- [Exercise material]
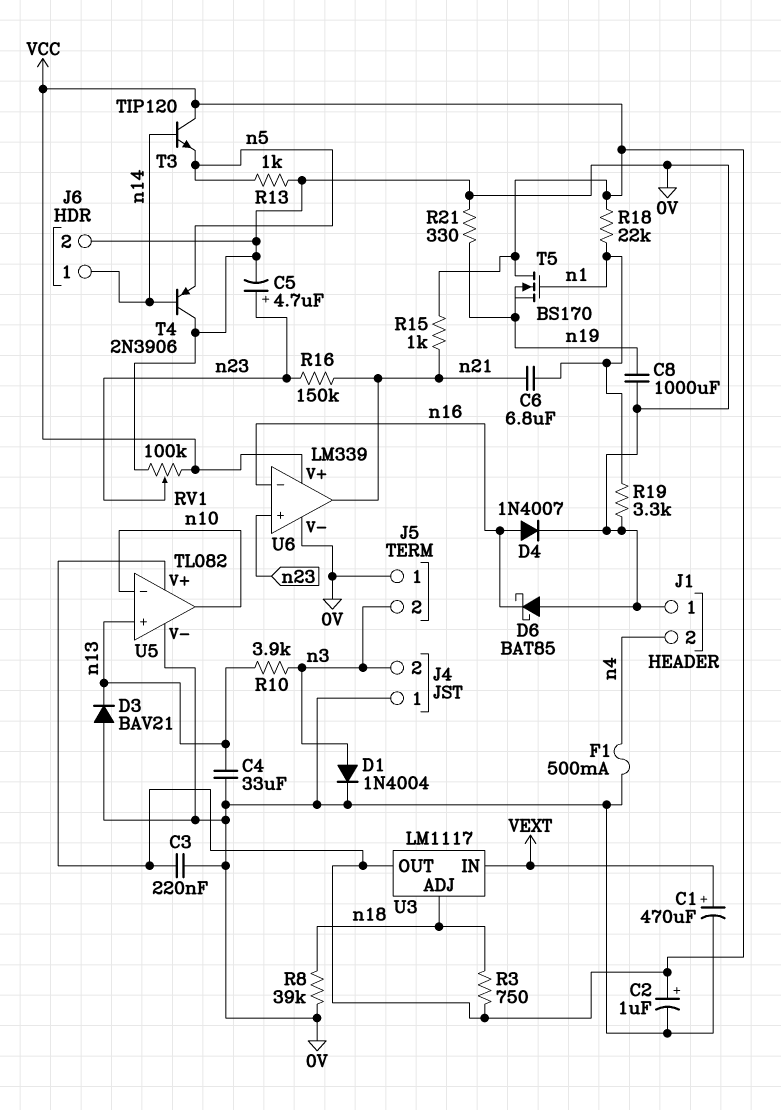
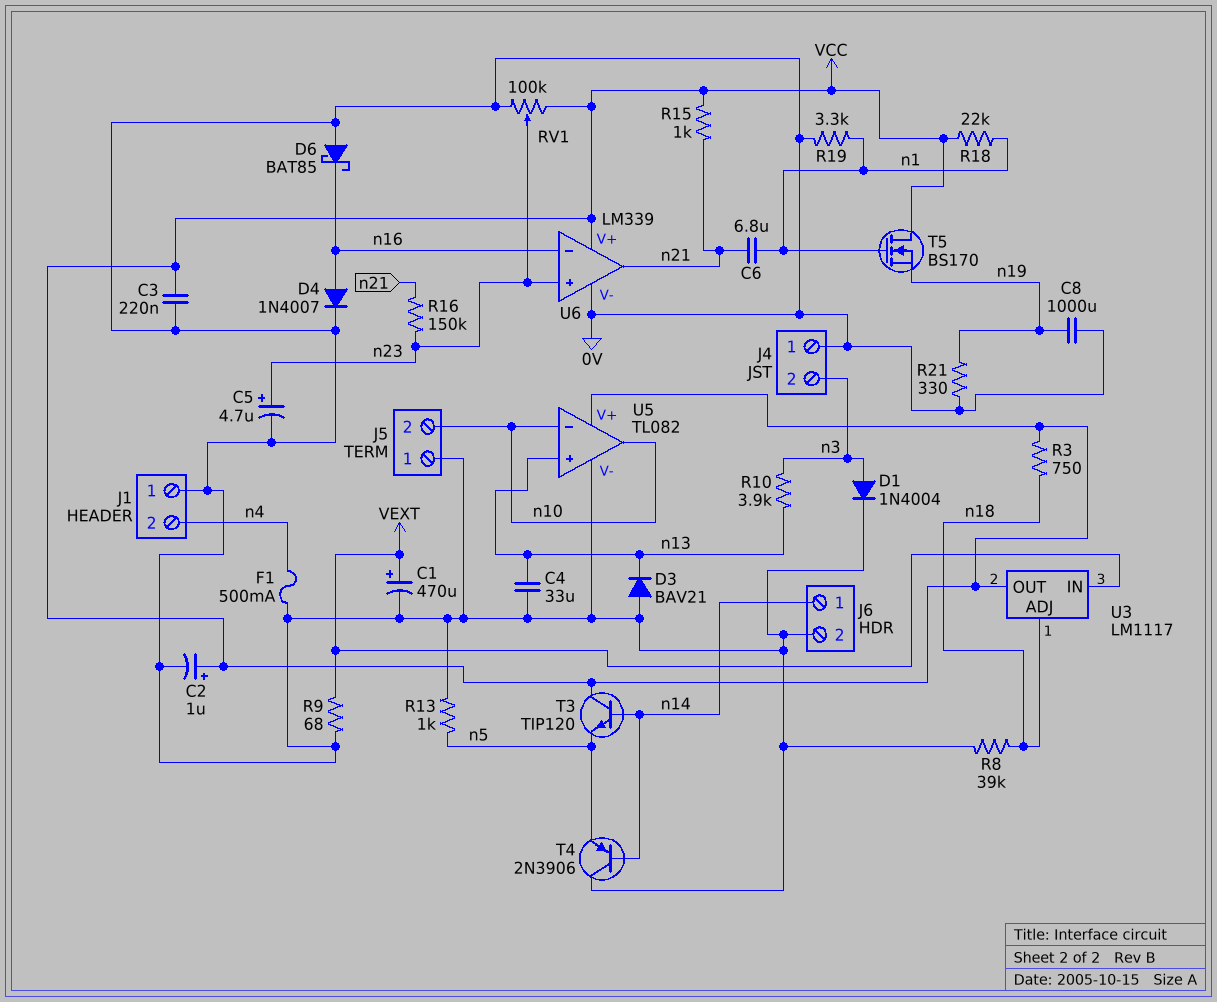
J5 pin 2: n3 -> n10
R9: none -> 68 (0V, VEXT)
==
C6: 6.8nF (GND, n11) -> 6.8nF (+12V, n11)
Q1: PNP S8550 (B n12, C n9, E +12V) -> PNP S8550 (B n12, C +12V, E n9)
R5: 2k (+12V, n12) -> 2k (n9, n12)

- [Task brief] The range runs from the line with "C6: 6.8nF (GND, n11) -> 6.8nF (+12V, n11)" up to and including the line with "R5: 2k (+12V, n12) -> 2k (n9, n12)" in the listing above; please write out exactly those lines and nothing more.

- [Answer below]
C6: 6.8nF (GND, n11) -> 6.8nF (+12V, n11)
Q1: PNP S8550 (B n12, C n9, E +12V) -> PNP S8550 (B n12, C +12V, E n9)
R5: 2k (+12V, n12) -> 2k (n9, n12)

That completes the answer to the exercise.